DATA UNDER STUDY:
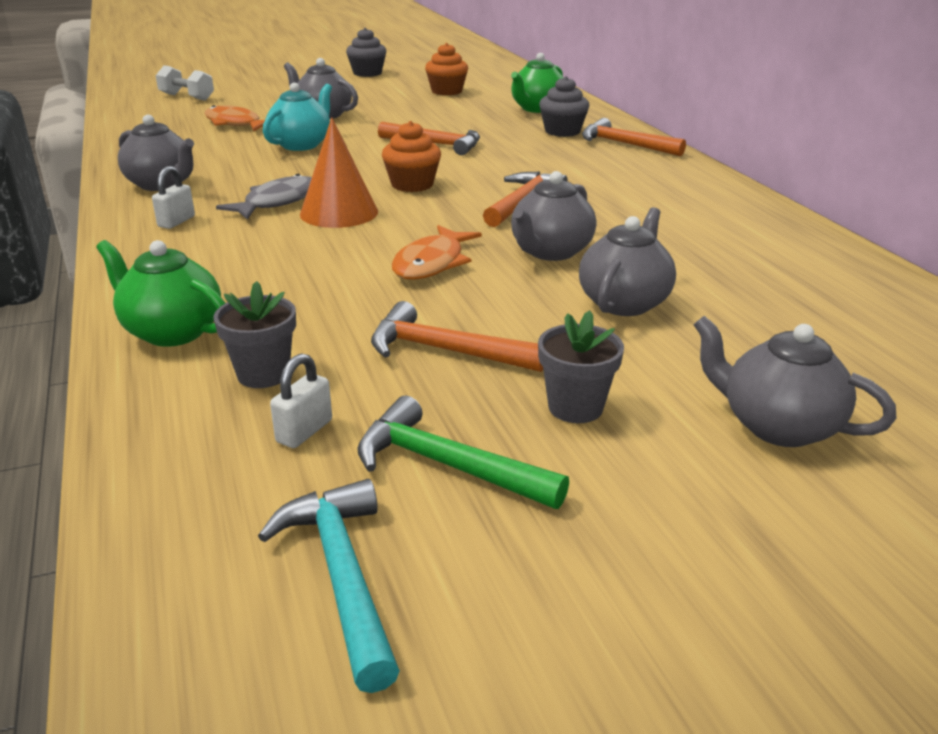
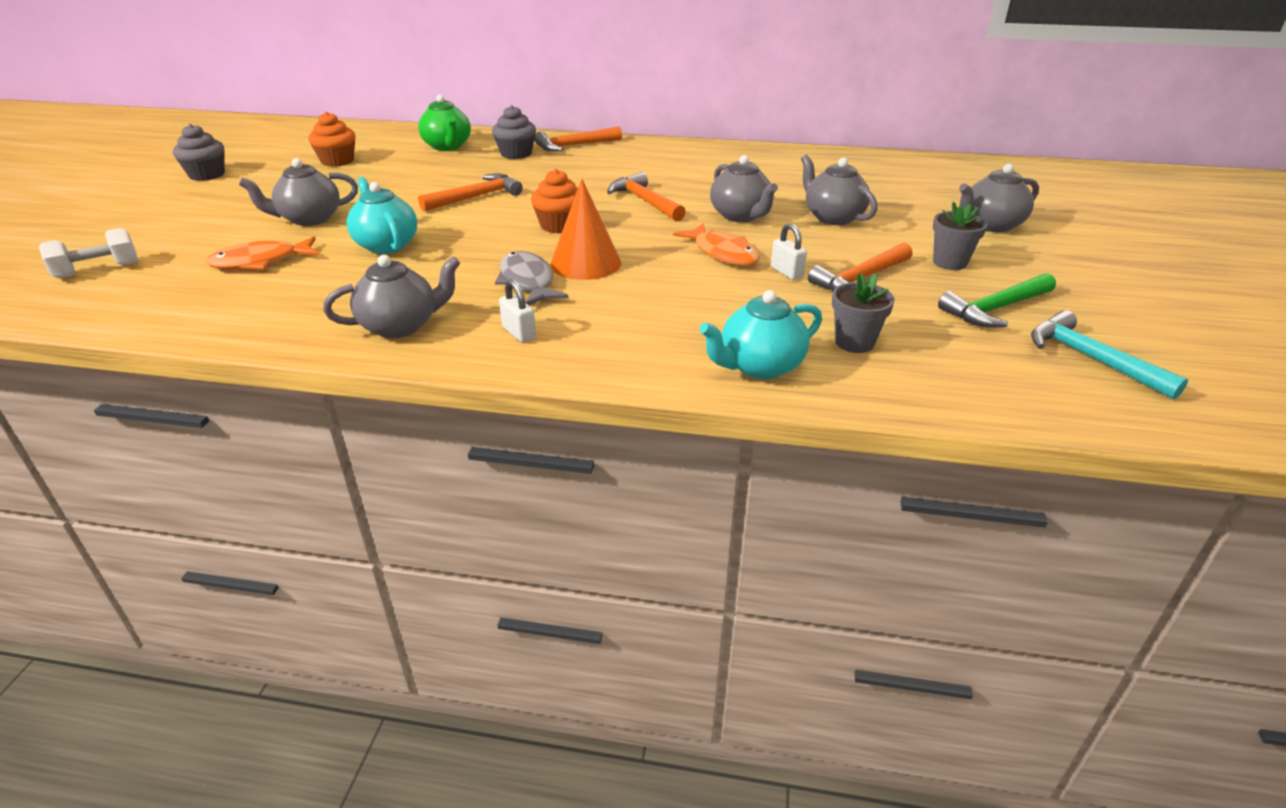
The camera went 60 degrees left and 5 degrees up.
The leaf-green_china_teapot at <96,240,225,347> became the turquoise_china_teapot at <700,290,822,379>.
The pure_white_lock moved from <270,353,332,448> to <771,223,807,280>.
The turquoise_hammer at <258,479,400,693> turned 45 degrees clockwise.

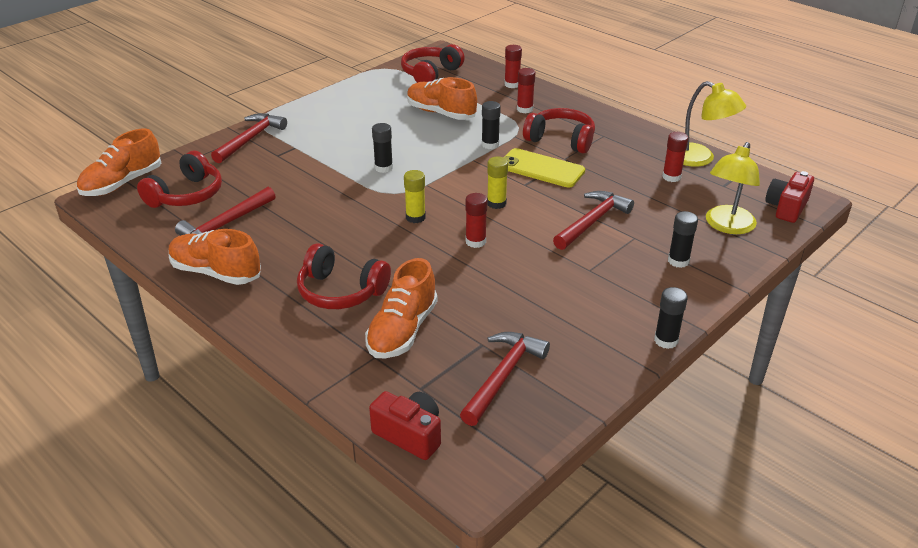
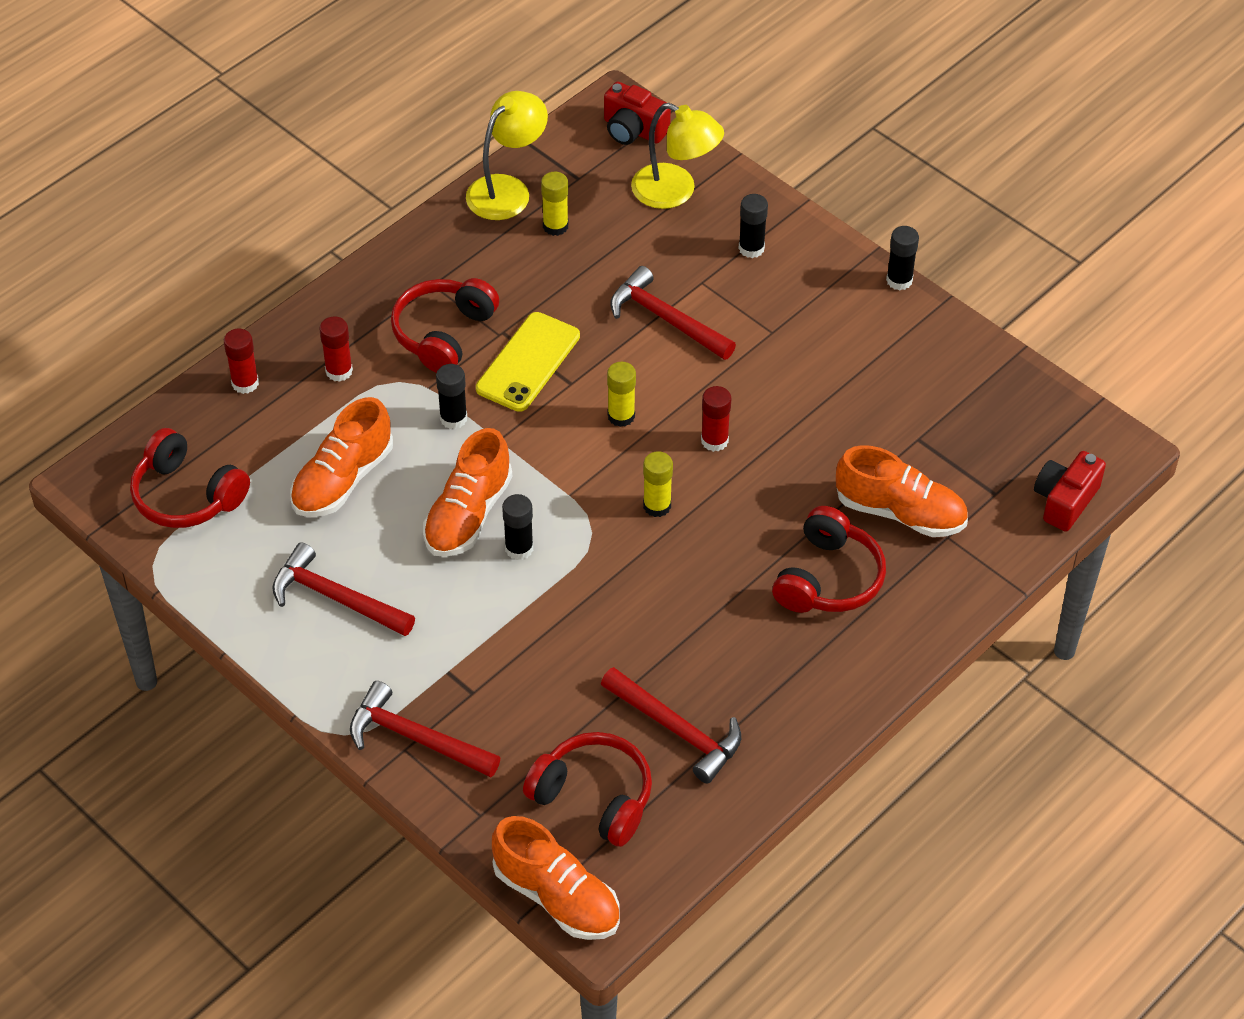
The camera went 90 degrees left and 15 degrees up.
The crimson_hammer moved from <460,332,550,426> to <272,542,415,636>.
The orange-coloured_lace-up_shoe moved from <169,229,261,285> to <423,428,512,557>.
The crimson_stick_of_glue at <662,132,688,182> became the bright_yellow_stick_of_glue at <541,172,569,236>.

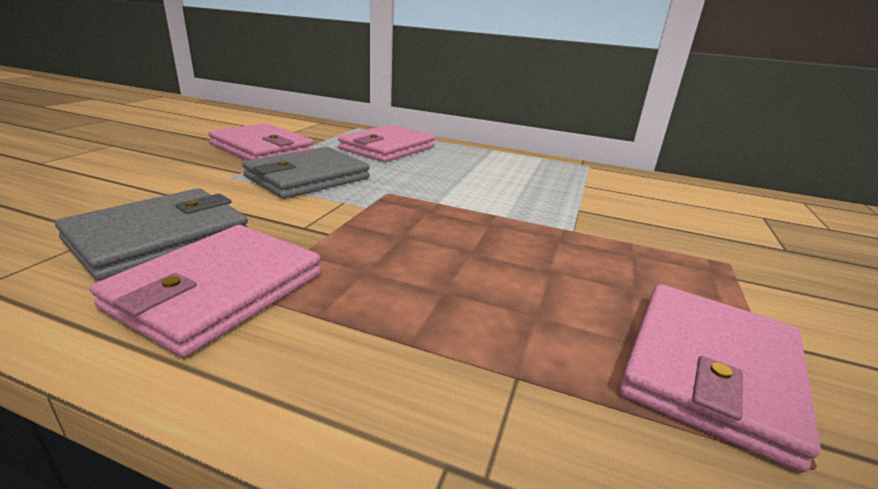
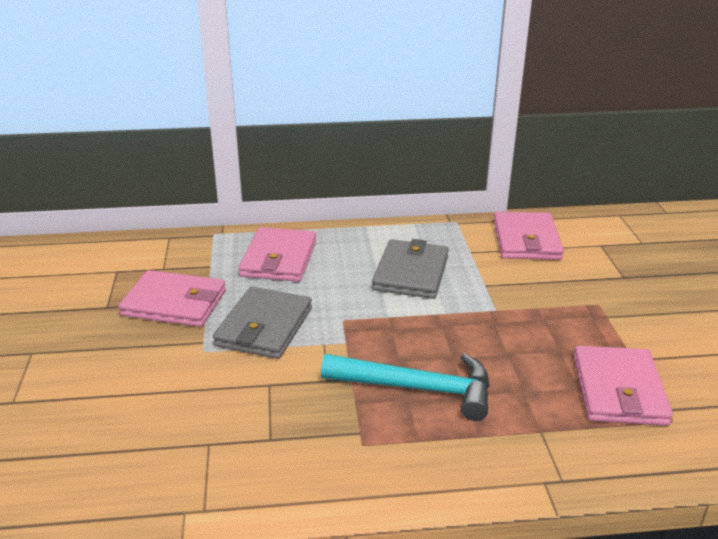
The camera went 25 degrees left and 5 degrees up.
The turquoise_hammer at <321,353,490,421> appeared.
The grey_wallet moved from <55,188,248,281> to <372,239,449,299>.
The rosy_wallet moved from <90,225,321,357> to <493,211,564,260>.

PROBLEM: Produce the entries again, word for word, without any of their pictures.

COMPLETED TASK:
The camera went 60 degrees left and 5 degrees up.
The leaf-green_china_teapot at <96,240,225,347> became the turquoise_china_teapot at <700,290,822,379>.
The pure_white_lock moved from <270,353,332,448> to <771,223,807,280>.
The turquoise_hammer at <258,479,400,693> turned 45 degrees clockwise.

The camera went 90 degrees left and 15 degrees up.
The crimson_hammer moved from <460,332,550,426> to <272,542,415,636>.
The orange-coloured_lace-up_shoe moved from <169,229,261,285> to <423,428,512,557>.
The crimson_stick_of_glue at <662,132,688,182> became the bright_yellow_stick_of_glue at <541,172,569,236>.

The camera went 25 degrees left and 5 degrees up.
The turquoise_hammer at <321,353,490,421> appeared.
The grey_wallet moved from <55,188,248,281> to <372,239,449,299>.
The rosy_wallet moved from <90,225,321,357> to <493,211,564,260>.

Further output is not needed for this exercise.